▸ **Activity**
Scan the entries below for "star" and copy each line that holds it.

───── Extracted entries ─────

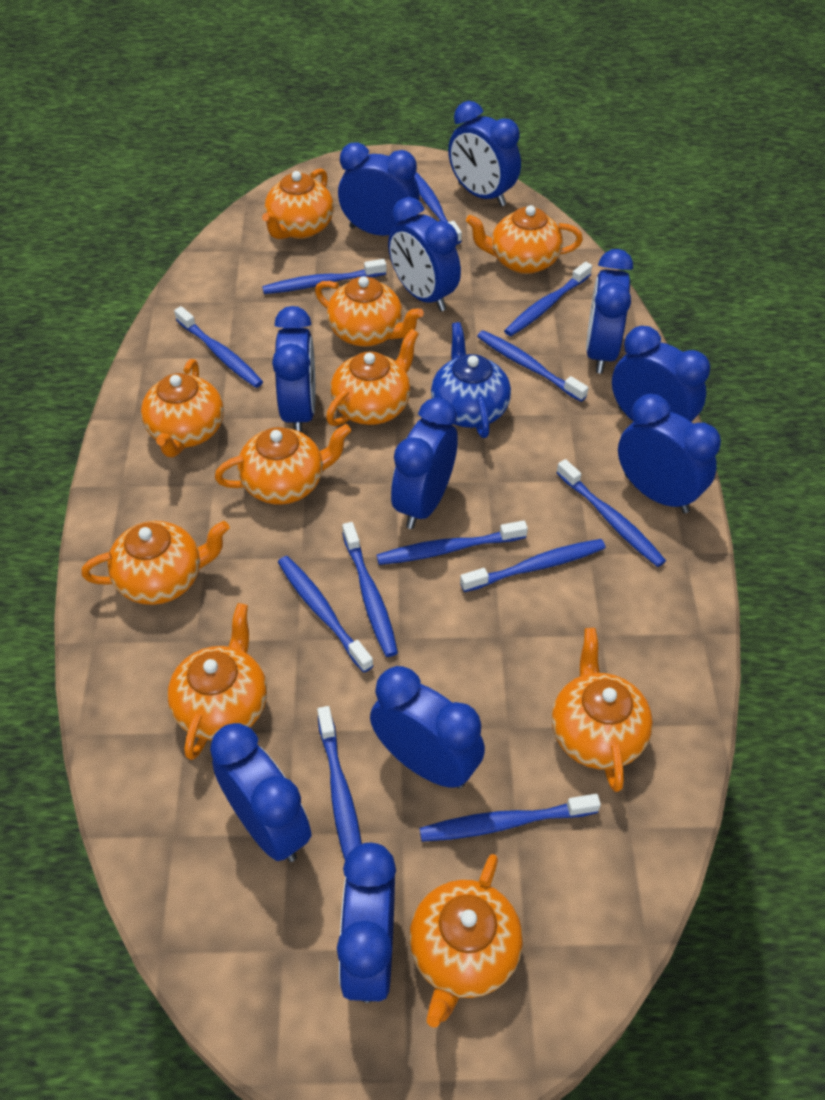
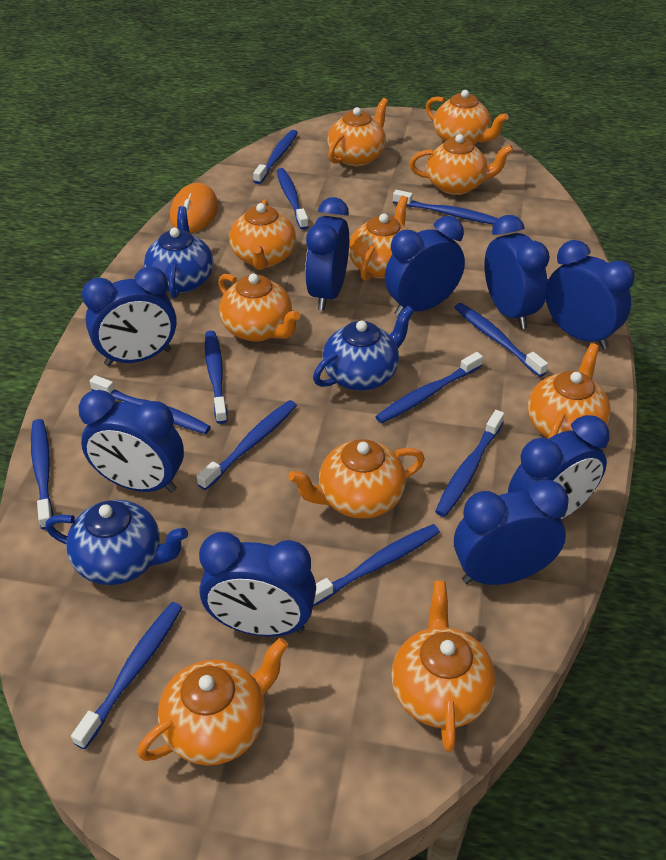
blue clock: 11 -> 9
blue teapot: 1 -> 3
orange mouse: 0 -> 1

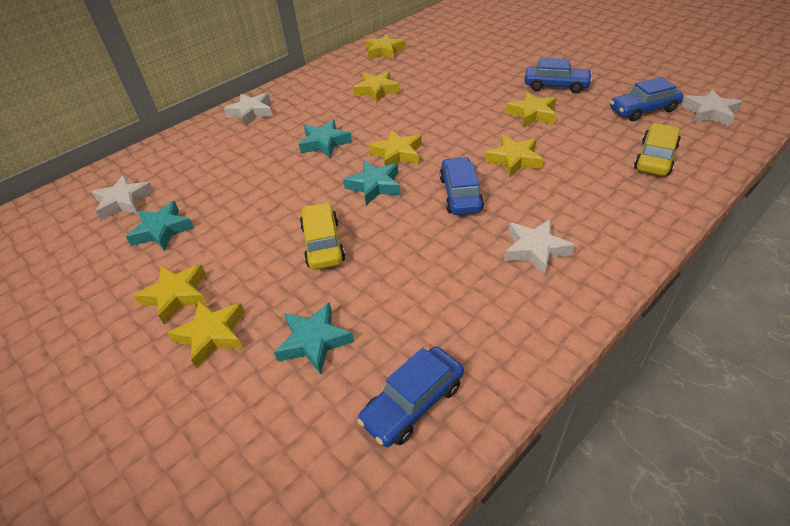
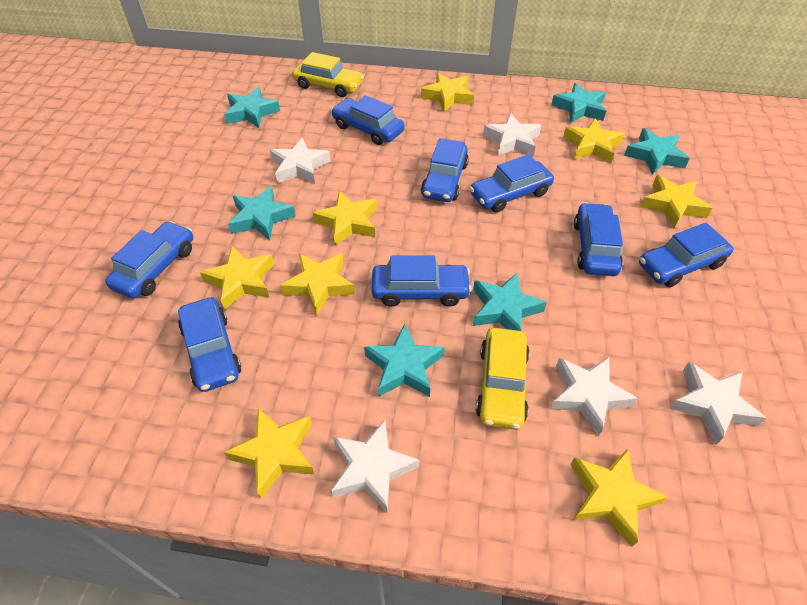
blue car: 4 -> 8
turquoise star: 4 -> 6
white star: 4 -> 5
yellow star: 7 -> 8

─────

▸ **Task answer**
turquoise star: 4 -> 6
white star: 4 -> 5
yellow star: 7 -> 8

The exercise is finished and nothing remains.